START Input for this task

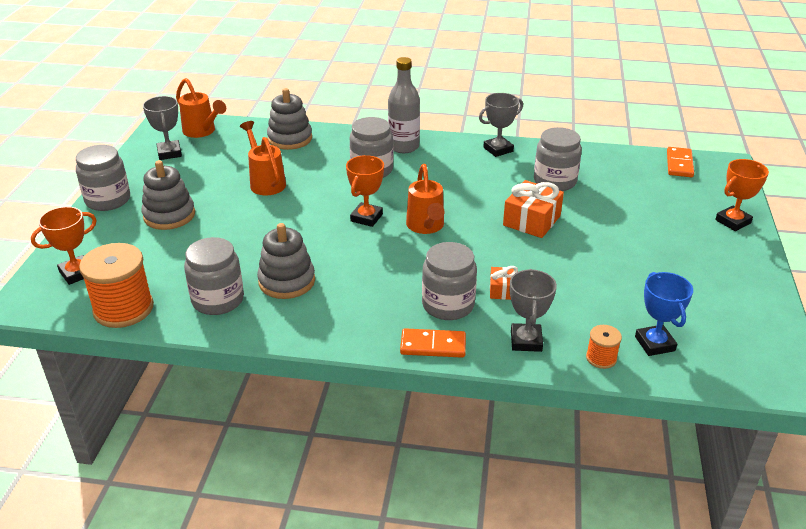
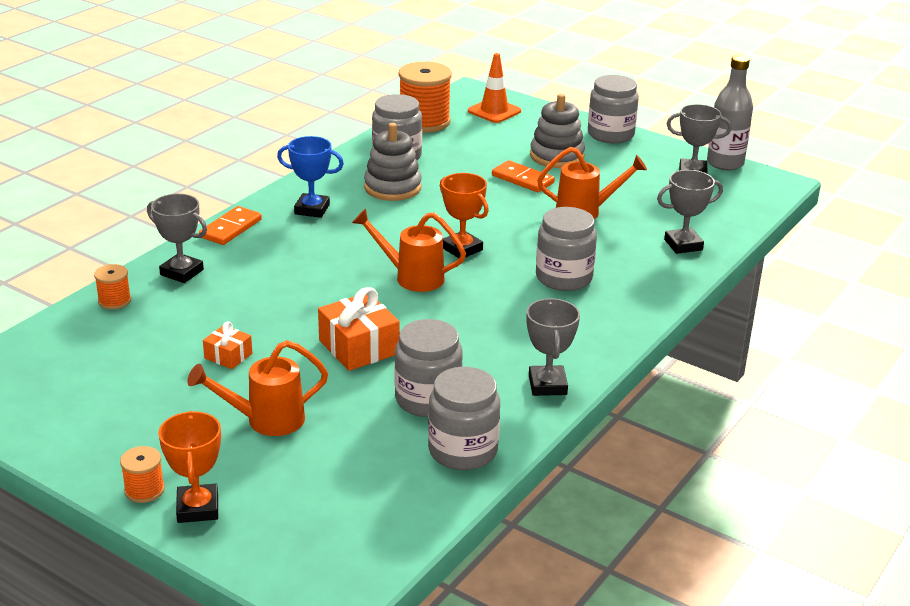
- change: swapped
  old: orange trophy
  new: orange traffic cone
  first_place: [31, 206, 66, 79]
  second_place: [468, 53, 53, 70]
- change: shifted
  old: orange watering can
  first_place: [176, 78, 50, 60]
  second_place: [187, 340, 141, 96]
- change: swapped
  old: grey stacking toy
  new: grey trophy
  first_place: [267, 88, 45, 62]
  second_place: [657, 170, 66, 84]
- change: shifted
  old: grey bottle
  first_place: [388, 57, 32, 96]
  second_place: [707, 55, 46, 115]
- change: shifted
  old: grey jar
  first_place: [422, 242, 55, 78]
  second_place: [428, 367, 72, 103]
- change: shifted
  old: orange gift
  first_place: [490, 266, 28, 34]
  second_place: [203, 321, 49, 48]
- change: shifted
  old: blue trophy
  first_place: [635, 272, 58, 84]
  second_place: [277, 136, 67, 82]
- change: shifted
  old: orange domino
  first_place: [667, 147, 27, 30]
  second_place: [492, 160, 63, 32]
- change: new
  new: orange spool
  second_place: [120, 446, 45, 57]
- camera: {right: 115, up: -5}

END Input for this task

All the records above need to be given again word for word. Skip the pictures.

- change: swapped
  old: orange trophy
  new: orange traffic cone
  first_place: [31, 206, 66, 79]
  second_place: [468, 53, 53, 70]
- change: shifted
  old: orange watering can
  first_place: [176, 78, 50, 60]
  second_place: [187, 340, 141, 96]
- change: swapped
  old: grey stacking toy
  new: grey trophy
  first_place: [267, 88, 45, 62]
  second_place: [657, 170, 66, 84]
- change: shifted
  old: grey bottle
  first_place: [388, 57, 32, 96]
  second_place: [707, 55, 46, 115]
- change: shifted
  old: grey jar
  first_place: [422, 242, 55, 78]
  second_place: [428, 367, 72, 103]
- change: shifted
  old: orange gift
  first_place: [490, 266, 28, 34]
  second_place: [203, 321, 49, 48]
- change: shifted
  old: blue trophy
  first_place: [635, 272, 58, 84]
  second_place: [277, 136, 67, 82]
- change: shifted
  old: orange domino
  first_place: [667, 147, 27, 30]
  second_place: [492, 160, 63, 32]
- change: new
  new: orange spool
  second_place: [120, 446, 45, 57]
- camera: {right: 115, up: -5}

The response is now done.